Requirement:
Everything in the records below except the images should be output exactly as written.

Source records:
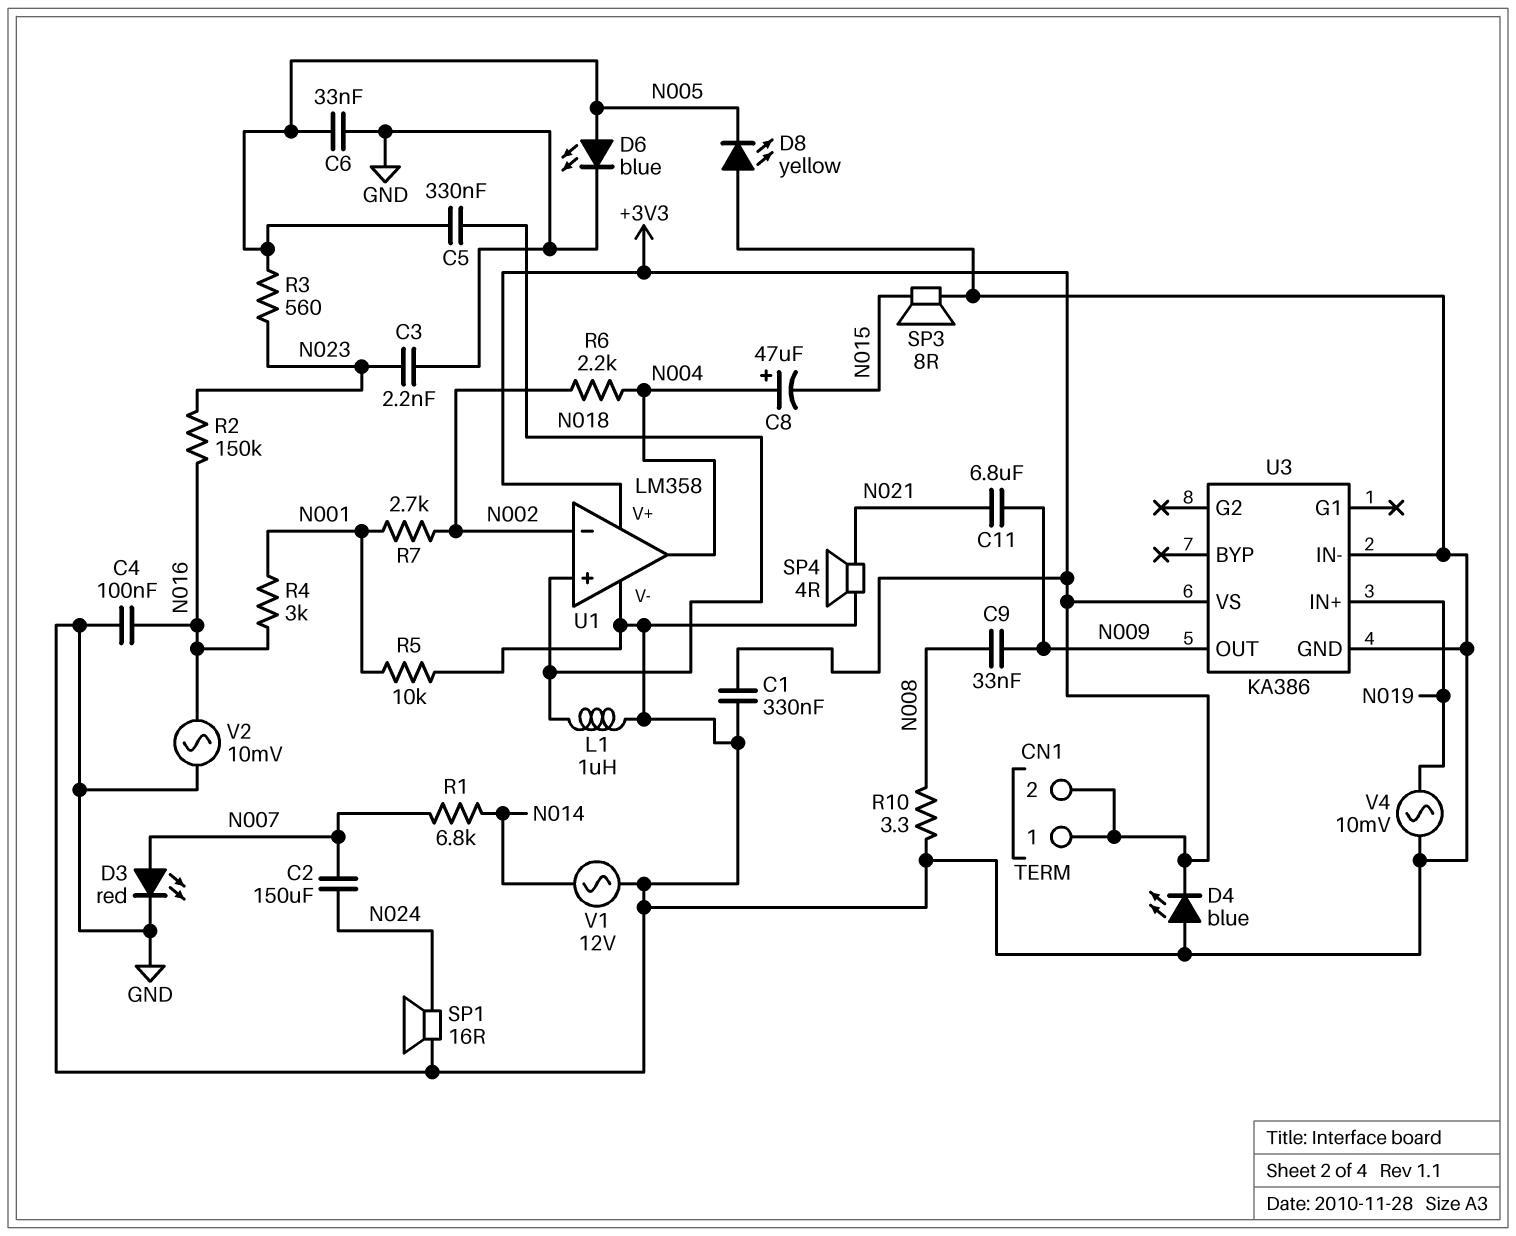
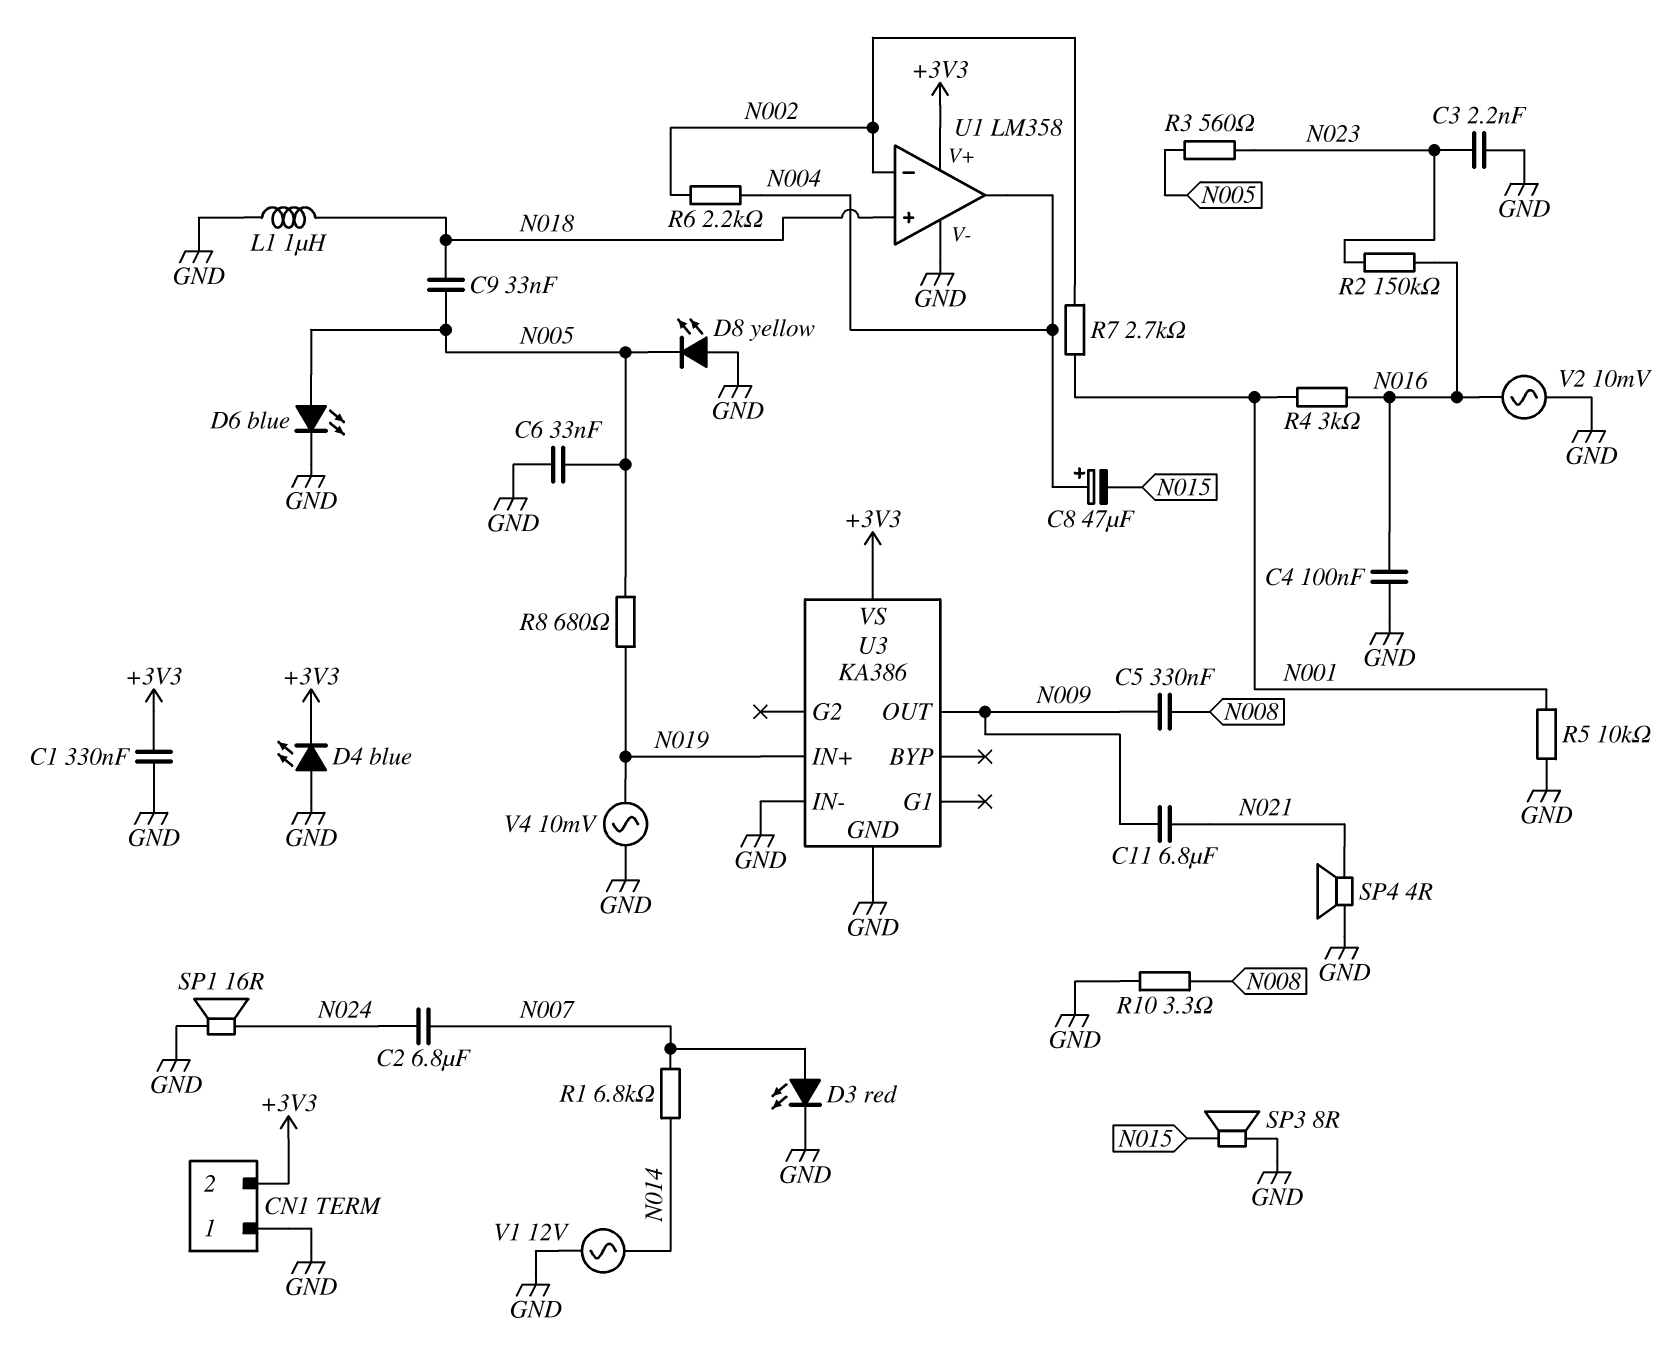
C2: 150uF (N007, N024) -> 6.8uF (N007, N024)
C5: 330nF (N005, N018) -> 330nF (N008, N009)
C9: 33nF (N008, N009) -> 33nF (N005, N018)
CN1 pin 1: +3V3 -> GND
R8: none -> 680 (N005, N019)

Exercise result:
C2: 150uF (N007, N024) -> 6.8uF (N007, N024)
C5: 330nF (N005, N018) -> 330nF (N008, N009)
C9: 33nF (N008, N009) -> 33nF (N005, N018)
CN1 pin 1: +3V3 -> GND
R8: none -> 680 (N005, N019)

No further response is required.